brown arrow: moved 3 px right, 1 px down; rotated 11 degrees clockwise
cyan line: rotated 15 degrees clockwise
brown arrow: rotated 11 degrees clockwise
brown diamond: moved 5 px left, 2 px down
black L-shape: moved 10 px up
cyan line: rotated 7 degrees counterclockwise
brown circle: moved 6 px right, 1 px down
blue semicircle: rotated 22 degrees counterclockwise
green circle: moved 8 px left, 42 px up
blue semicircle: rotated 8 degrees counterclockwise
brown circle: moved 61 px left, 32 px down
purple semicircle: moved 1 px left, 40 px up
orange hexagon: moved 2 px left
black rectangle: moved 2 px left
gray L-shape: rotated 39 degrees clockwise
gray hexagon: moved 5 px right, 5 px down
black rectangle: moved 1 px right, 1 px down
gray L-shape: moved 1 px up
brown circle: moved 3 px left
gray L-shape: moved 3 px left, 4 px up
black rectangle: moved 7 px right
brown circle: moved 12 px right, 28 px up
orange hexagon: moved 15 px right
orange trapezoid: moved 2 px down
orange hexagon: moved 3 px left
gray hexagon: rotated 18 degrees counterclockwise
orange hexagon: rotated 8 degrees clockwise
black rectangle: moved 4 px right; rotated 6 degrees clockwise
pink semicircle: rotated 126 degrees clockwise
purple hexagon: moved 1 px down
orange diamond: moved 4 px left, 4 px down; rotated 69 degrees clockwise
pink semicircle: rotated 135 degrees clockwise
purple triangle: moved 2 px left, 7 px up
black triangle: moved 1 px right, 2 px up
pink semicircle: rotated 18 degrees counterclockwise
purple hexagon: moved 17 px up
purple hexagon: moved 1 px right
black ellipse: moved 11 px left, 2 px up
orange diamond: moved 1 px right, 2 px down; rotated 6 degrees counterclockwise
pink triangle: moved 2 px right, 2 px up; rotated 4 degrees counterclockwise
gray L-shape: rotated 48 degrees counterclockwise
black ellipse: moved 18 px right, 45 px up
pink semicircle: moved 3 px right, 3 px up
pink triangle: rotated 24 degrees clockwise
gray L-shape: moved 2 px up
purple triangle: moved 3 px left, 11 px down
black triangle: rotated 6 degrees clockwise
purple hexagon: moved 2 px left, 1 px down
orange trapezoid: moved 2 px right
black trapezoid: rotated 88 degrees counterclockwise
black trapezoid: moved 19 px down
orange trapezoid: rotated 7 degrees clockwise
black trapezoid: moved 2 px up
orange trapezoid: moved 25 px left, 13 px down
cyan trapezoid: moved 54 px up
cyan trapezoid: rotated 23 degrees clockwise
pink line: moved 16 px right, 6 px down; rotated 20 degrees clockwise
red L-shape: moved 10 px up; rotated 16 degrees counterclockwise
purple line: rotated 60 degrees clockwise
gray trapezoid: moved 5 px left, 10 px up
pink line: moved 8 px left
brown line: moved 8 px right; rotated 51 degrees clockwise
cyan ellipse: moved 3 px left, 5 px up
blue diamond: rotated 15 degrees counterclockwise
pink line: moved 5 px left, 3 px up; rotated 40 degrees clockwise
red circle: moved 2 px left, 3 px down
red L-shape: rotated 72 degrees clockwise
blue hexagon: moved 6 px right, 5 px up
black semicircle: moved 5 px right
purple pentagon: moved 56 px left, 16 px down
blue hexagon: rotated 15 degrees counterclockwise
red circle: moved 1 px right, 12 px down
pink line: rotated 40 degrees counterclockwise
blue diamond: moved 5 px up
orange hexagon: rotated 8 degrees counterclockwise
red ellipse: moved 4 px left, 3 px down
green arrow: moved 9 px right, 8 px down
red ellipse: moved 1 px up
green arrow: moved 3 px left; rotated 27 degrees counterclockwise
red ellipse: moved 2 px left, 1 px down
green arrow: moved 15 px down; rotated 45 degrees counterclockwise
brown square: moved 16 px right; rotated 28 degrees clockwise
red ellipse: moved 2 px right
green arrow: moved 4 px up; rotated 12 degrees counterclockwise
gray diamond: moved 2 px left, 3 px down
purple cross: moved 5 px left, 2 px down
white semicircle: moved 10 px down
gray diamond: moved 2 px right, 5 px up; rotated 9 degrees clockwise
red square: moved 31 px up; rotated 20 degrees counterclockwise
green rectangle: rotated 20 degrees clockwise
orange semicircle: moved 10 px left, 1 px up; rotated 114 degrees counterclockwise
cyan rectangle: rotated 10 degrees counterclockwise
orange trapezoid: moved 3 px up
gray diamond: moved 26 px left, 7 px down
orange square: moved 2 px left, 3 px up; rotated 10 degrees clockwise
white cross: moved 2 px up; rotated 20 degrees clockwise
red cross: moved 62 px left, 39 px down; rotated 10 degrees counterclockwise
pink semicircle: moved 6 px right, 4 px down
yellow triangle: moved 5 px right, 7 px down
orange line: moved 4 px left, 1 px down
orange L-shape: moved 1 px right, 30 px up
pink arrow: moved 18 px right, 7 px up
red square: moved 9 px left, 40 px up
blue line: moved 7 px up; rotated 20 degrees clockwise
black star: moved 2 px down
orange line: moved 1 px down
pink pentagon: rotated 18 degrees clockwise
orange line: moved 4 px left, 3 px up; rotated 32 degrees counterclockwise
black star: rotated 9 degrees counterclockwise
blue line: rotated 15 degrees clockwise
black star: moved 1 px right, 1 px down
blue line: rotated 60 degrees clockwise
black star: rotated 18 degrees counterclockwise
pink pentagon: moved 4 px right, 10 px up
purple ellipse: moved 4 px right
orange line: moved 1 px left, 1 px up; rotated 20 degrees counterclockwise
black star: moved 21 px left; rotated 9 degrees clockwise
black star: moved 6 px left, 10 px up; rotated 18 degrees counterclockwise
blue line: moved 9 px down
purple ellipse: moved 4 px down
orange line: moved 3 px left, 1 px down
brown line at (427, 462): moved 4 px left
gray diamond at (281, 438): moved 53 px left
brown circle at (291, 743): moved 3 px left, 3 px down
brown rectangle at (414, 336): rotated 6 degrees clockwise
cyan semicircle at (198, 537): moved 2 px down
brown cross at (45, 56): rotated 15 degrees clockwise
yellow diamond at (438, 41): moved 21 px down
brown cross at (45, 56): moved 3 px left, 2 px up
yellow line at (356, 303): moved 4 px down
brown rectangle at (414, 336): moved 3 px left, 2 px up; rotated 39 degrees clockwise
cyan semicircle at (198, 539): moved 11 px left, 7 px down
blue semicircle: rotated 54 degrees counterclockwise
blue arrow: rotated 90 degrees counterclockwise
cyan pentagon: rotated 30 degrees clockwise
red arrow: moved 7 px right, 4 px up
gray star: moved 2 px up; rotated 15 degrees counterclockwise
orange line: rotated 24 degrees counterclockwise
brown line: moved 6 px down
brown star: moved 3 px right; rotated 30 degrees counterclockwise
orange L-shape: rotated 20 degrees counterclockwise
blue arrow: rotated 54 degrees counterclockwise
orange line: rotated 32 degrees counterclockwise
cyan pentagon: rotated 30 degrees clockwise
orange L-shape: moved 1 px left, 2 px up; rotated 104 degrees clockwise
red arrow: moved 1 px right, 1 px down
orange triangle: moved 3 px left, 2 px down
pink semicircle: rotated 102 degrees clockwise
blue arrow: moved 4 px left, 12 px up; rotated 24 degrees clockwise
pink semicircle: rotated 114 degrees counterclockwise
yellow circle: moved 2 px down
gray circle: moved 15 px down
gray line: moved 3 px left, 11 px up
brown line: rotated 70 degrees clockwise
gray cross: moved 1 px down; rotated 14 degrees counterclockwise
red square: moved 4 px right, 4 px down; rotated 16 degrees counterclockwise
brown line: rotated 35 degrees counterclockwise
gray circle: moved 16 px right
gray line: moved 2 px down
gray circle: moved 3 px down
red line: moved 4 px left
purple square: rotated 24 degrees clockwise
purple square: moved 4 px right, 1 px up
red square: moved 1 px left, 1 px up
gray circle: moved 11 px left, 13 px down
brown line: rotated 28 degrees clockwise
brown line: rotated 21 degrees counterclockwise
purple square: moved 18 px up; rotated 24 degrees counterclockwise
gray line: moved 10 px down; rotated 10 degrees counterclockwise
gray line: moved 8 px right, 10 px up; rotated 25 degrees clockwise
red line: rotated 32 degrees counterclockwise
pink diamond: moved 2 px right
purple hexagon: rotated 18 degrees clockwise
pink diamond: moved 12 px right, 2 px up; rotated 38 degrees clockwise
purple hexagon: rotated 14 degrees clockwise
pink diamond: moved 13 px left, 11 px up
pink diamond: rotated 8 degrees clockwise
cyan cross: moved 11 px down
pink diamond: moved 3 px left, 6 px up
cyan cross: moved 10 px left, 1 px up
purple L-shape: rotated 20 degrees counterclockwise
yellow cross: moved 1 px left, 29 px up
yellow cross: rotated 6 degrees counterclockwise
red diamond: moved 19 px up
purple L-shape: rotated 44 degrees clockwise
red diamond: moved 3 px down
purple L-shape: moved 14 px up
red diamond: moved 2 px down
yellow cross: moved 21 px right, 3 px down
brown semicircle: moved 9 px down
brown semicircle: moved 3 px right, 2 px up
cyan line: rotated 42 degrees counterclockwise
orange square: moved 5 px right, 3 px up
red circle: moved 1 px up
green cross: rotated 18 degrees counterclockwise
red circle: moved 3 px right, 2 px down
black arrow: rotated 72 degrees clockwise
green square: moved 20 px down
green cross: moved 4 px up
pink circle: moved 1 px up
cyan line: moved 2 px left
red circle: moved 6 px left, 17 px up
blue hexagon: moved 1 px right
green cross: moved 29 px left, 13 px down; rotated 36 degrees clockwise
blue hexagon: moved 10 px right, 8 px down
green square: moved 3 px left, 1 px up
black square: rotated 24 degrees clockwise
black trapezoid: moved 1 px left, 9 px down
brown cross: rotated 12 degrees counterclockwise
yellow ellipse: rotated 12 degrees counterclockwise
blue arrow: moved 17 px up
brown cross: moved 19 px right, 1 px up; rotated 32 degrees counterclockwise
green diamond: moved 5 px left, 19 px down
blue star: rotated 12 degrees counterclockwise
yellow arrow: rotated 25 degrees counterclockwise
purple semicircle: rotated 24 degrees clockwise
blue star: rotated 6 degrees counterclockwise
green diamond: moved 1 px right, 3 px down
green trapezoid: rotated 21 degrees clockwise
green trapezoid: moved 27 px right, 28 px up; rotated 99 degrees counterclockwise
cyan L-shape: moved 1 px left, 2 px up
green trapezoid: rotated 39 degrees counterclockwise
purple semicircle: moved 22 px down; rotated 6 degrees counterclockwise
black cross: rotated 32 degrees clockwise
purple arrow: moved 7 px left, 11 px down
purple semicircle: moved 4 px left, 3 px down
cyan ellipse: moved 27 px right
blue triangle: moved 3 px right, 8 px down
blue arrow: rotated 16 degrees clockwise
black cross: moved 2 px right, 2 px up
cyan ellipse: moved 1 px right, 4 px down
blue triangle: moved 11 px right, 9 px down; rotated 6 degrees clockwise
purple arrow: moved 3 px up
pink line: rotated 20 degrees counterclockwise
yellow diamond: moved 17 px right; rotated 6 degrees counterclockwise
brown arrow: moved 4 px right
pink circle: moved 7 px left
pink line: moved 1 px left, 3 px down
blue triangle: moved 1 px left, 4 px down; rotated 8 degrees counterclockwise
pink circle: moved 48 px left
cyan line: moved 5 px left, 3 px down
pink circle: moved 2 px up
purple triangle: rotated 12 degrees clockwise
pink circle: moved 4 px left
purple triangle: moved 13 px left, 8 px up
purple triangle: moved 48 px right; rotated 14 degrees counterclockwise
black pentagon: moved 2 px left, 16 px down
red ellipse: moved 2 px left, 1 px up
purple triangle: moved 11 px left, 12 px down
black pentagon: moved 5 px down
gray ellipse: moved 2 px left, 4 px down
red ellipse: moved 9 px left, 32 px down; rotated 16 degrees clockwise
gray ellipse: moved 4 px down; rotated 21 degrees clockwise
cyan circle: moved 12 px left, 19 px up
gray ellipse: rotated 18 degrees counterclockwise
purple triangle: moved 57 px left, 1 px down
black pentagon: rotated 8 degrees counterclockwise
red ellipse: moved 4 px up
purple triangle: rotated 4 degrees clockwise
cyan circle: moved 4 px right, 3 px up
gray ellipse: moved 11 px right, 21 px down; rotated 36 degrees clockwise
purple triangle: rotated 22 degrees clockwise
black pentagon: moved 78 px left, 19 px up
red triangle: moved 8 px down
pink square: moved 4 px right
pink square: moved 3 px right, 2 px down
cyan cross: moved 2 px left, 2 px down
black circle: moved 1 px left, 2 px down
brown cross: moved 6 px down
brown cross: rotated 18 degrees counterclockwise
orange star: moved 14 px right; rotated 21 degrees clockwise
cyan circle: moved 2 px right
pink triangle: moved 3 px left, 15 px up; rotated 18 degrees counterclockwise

> **Exercise aim**
Retype the items above, from the first line through the line containing "pink semicircle: rotated 18", including that line and copying each one unchanged.

> **Full response**
brown arrow: moved 3 px right, 1 px down; rotated 11 degrees clockwise
cyan line: rotated 15 degrees clockwise
brown arrow: rotated 11 degrees clockwise
brown diamond: moved 5 px left, 2 px down
black L-shape: moved 10 px up
cyan line: rotated 7 degrees counterclockwise
brown circle: moved 6 px right, 1 px down
blue semicircle: rotated 22 degrees counterclockwise
green circle: moved 8 px left, 42 px up
blue semicircle: rotated 8 degrees counterclockwise
brown circle: moved 61 px left, 32 px down
purple semicircle: moved 1 px left, 40 px up
orange hexagon: moved 2 px left
black rectangle: moved 2 px left
gray L-shape: rotated 39 degrees clockwise
gray hexagon: moved 5 px right, 5 px down
black rectangle: moved 1 px right, 1 px down
gray L-shape: moved 1 px up
brown circle: moved 3 px left
gray L-shape: moved 3 px left, 4 px up
black rectangle: moved 7 px right
brown circle: moved 12 px right, 28 px up
orange hexagon: moved 15 px right
orange trapezoid: moved 2 px down
orange hexagon: moved 3 px left
gray hexagon: rotated 18 degrees counterclockwise
orange hexagon: rotated 8 degrees clockwise
black rectangle: moved 4 px right; rotated 6 degrees clockwise
pink semicircle: rotated 126 degrees clockwise
purple hexagon: moved 1 px down
orange diamond: moved 4 px left, 4 px down; rotated 69 degrees clockwise
pink semicircle: rotated 135 degrees clockwise
purple triangle: moved 2 px left, 7 px up
black triangle: moved 1 px right, 2 px up
pink semicircle: rotated 18 degrees counterclockwise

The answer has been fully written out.